_Task prompt_. Would you filter the listing below so that only lines with the word "RELAY" remain?
Start of Block
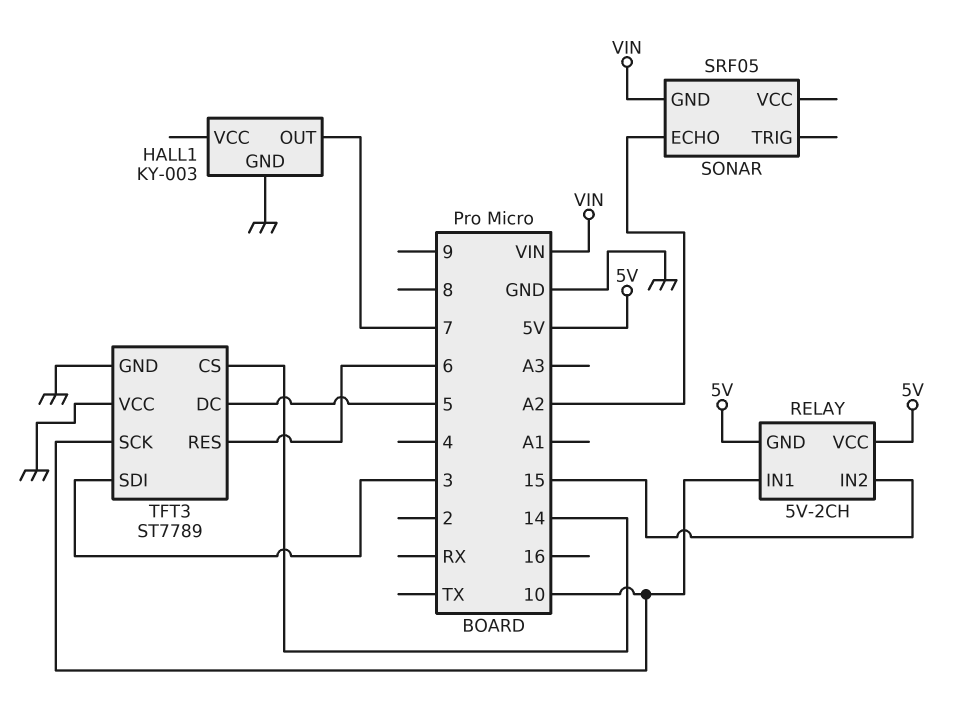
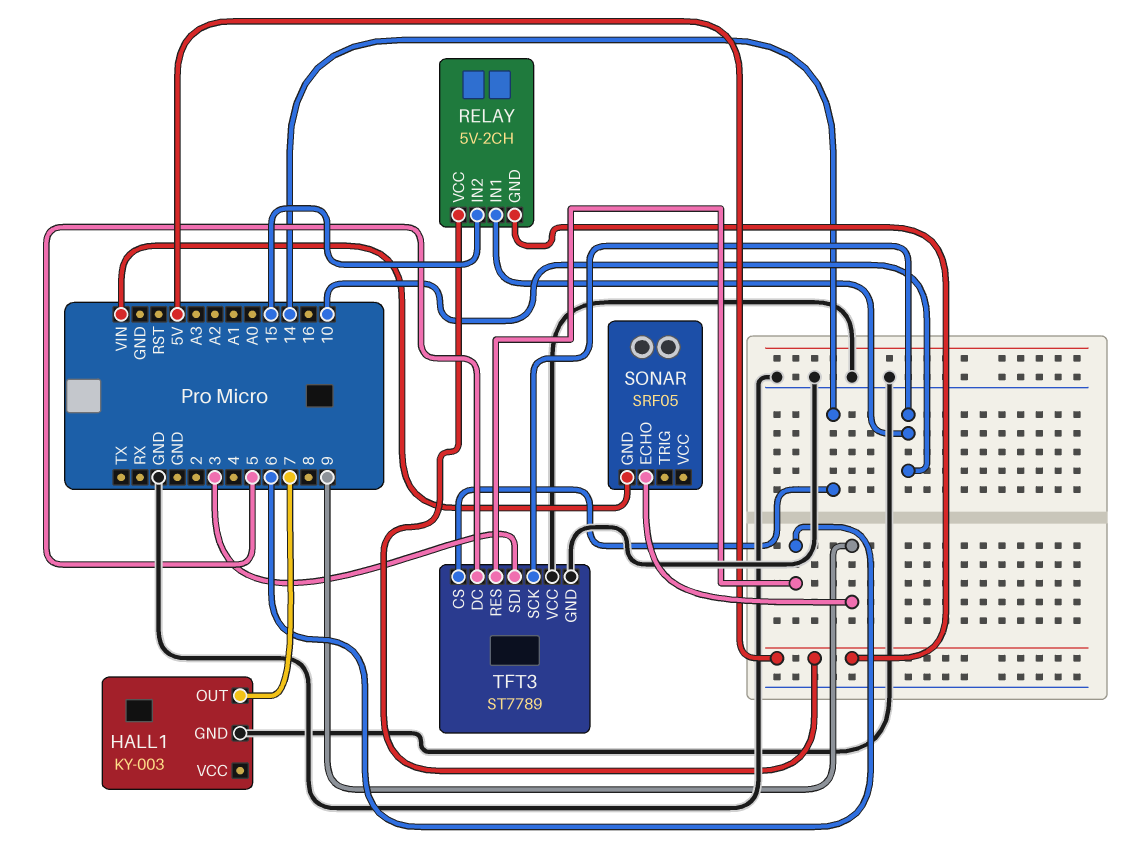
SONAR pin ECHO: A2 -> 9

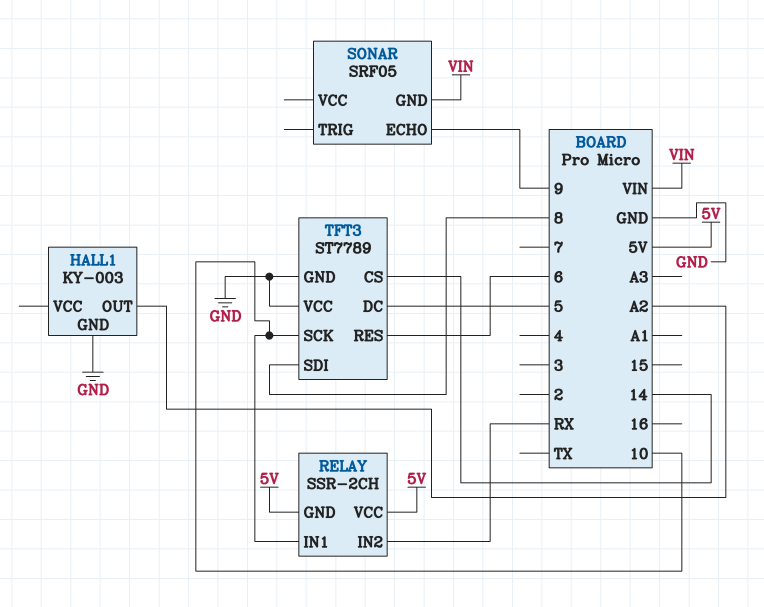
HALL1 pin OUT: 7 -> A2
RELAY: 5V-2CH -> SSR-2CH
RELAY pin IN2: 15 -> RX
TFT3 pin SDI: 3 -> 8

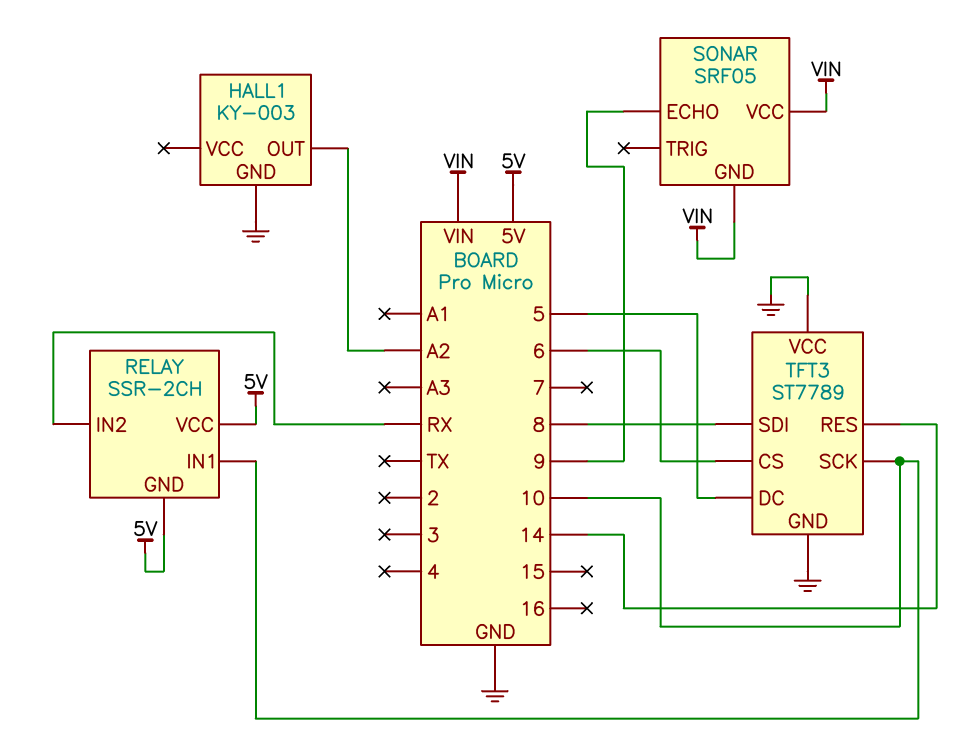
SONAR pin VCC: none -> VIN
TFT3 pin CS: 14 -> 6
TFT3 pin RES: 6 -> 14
End of Block
_Exercise answer_.
RELAY: 5V-2CH -> SSR-2CH
RELAY pin IN2: 15 -> RX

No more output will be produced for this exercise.